- [WHAT YOU ARE ASKED TO DO] Using the entries that follow, write out the line containing "yellow heart [538,325,599,384]", the line containing "none -> yellow star [375,361,440,417]", and every line between them, exactly and nothing else.

(Before-and-after object lists)
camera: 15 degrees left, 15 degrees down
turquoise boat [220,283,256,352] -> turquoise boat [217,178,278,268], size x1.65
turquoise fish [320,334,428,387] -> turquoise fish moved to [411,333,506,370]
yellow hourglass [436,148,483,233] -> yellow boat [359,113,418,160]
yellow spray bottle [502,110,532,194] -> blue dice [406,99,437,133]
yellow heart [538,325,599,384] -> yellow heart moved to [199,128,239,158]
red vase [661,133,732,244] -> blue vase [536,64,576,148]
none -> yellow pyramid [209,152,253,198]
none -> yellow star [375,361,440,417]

--

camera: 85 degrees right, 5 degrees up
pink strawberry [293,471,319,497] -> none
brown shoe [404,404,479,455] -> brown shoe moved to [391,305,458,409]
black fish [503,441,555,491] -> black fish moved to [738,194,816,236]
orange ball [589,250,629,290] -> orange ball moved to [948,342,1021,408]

...

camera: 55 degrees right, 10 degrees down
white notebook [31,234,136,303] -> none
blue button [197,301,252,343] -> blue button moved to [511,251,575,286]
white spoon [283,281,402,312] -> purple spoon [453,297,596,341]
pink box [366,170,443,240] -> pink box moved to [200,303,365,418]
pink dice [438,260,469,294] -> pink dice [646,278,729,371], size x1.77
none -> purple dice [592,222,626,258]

- [TASK OUTPUT]
yellow heart [538,325,599,384] -> yellow heart moved to [199,128,239,158]
red vase [661,133,732,244] -> blue vase [536,64,576,148]
none -> yellow pyramid [209,152,253,198]
none -> yellow star [375,361,440,417]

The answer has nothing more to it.